- [What to do]:
Only the lines from the one with "(456, 385) = (282, 339): purple" through the end of the data are wanted, copied exactly.

- [Input]:
------------------------------------------------
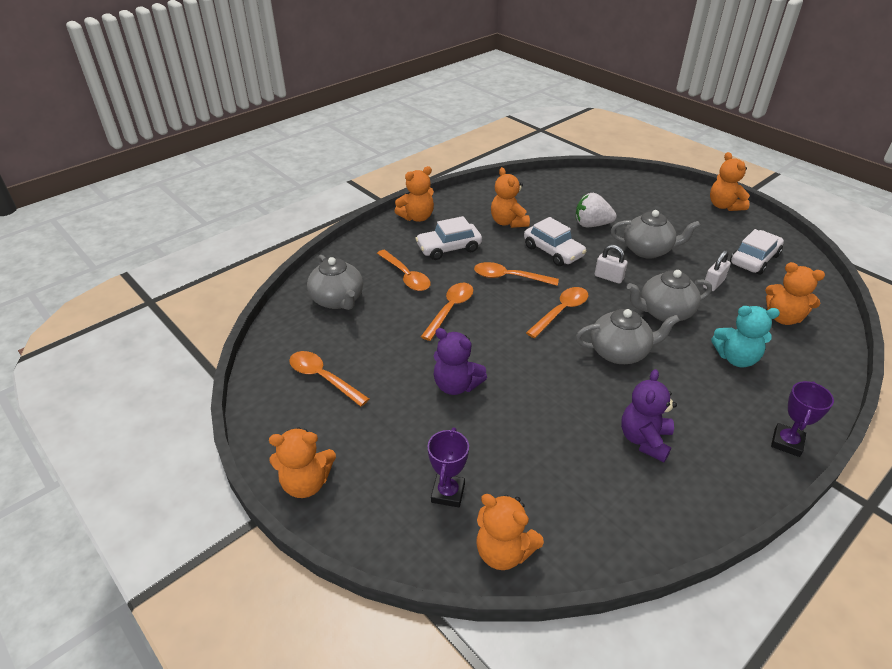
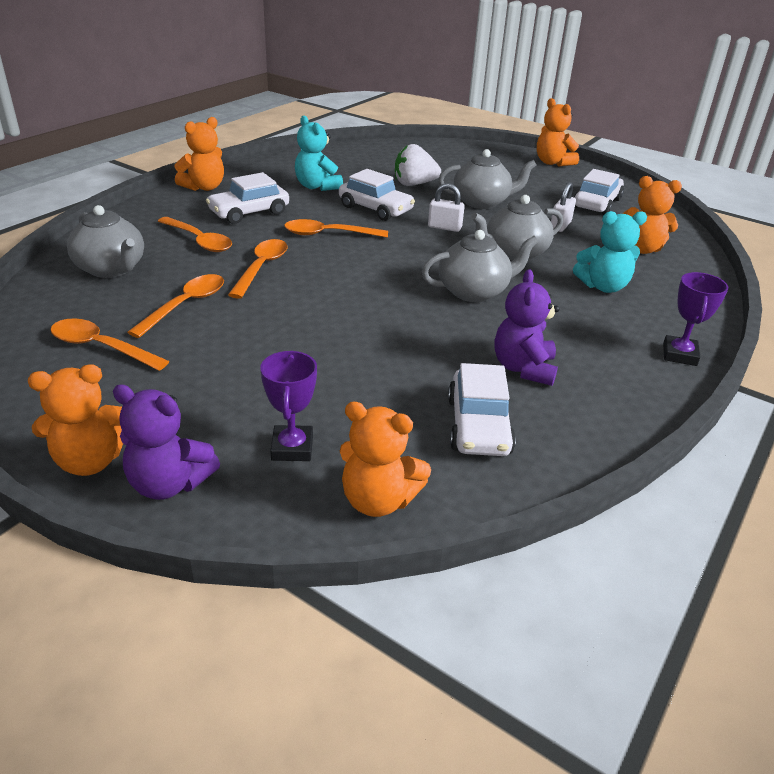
camera: 15 degrees left, 5 degrees down
(456, 385) = (282, 339): purple teddy bear -> purple teddy bear (169, 483)
(508, 222) = (317, 186): orange teddy bear -> turquoise teddy bear
(561, 311) = (397, 260): orange spoon -> orange spoon (185, 305)
(595, 493) = (478, 426): none -> white car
------------------------------------------------
- [Answer below]:
(456, 385) = (282, 339): purple teddy bear -> purple teddy bear (169, 483)
(508, 222) = (317, 186): orange teddy bear -> turquoise teddy bear
(561, 311) = (397, 260): orange spoon -> orange spoon (185, 305)
(595, 493) = (478, 426): none -> white car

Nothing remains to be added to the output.